■ Instructions to follow
Your task is to copy the records that follow exactly, minus any images.

- - - - -

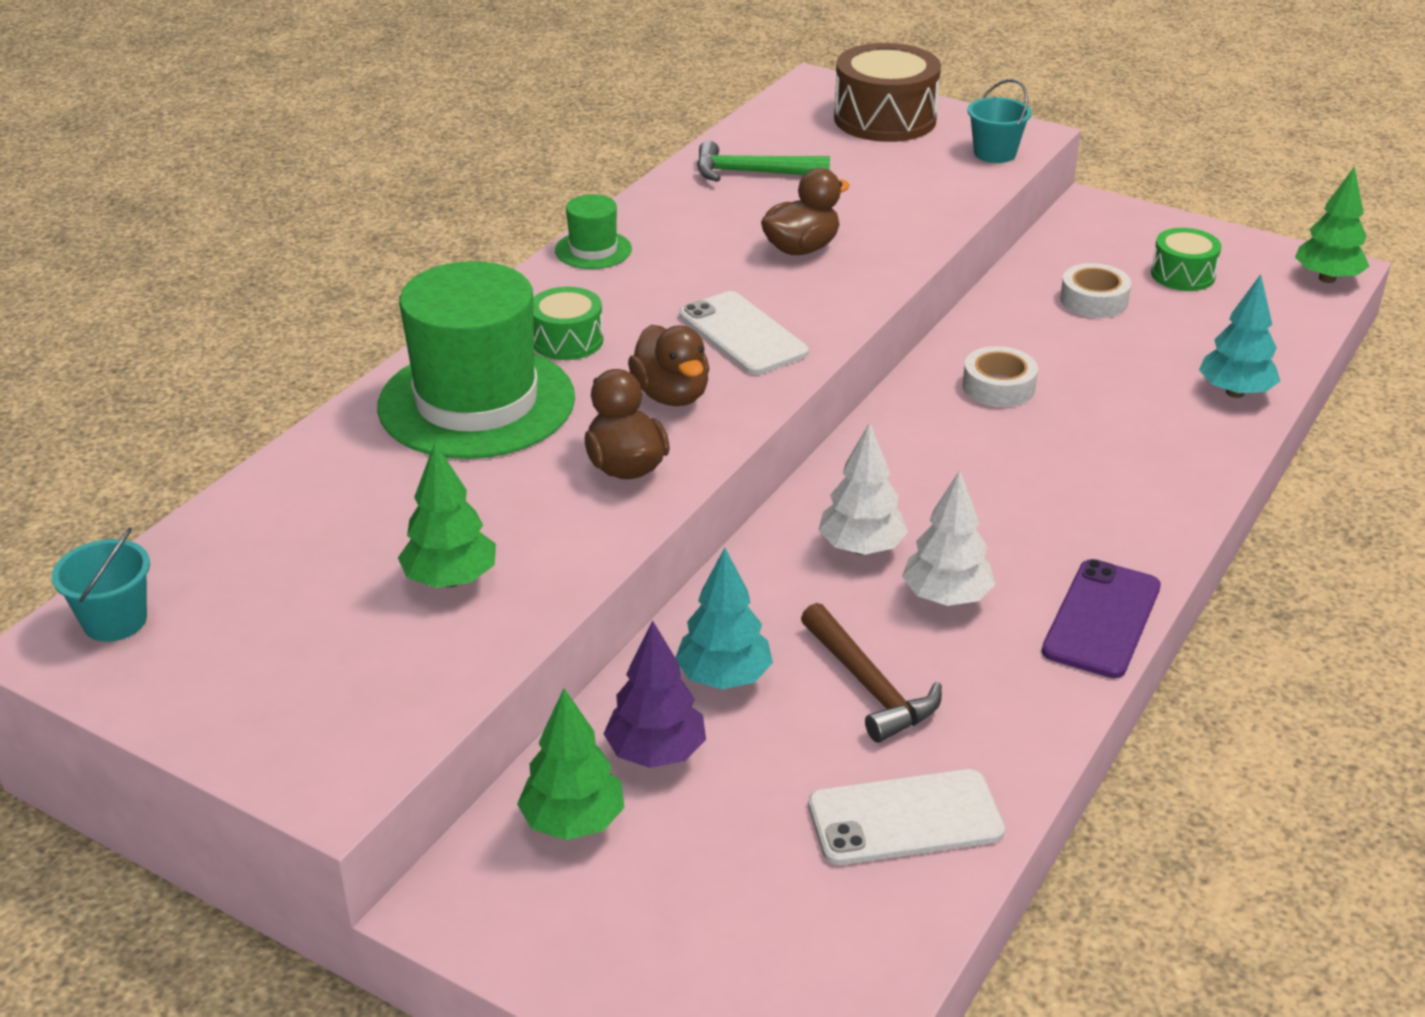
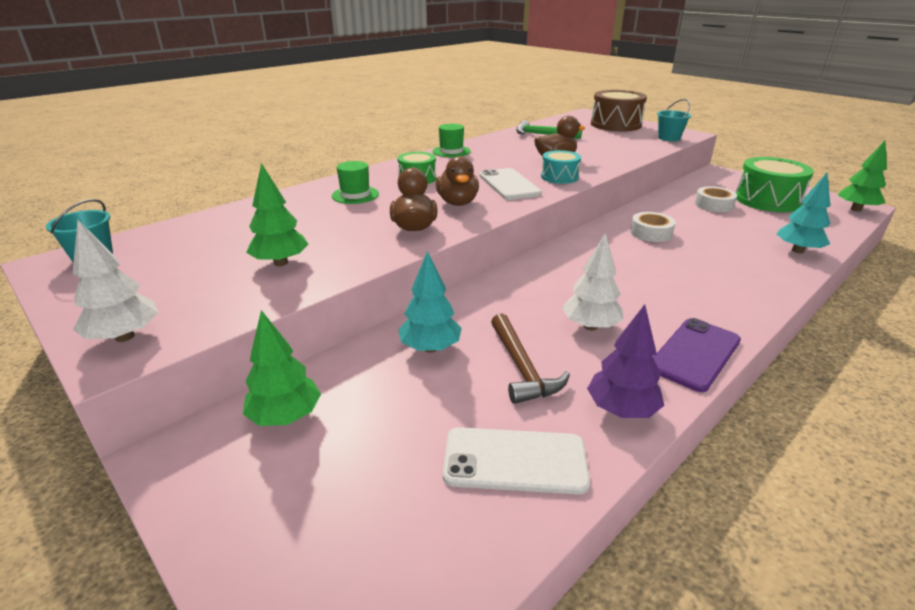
camera: 15 degrees right, 5 degrees down
(476, 402) = (355, 195): green hat -> green hat, size x0.45
(656, 753) = (364, 384): purple tree -> purple tree (621, 410)
(825, 300) = (559, 177): none -> turquoise drum
(861, 548) = (545, 294): white tree -> white tree (125, 337)
(1182, 275) = (767, 200): green drum -> green drum, size x1.75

- - - - -

■ Solution for this problem
camera: 15 degrees right, 5 degrees down
(476, 402) = (355, 195): green hat -> green hat, size x0.45
(656, 753) = (364, 384): purple tree -> purple tree (621, 410)
(825, 300) = (559, 177): none -> turquoise drum
(861, 548) = (545, 294): white tree -> white tree (125, 337)
(1182, 275) = (767, 200): green drum -> green drum, size x1.75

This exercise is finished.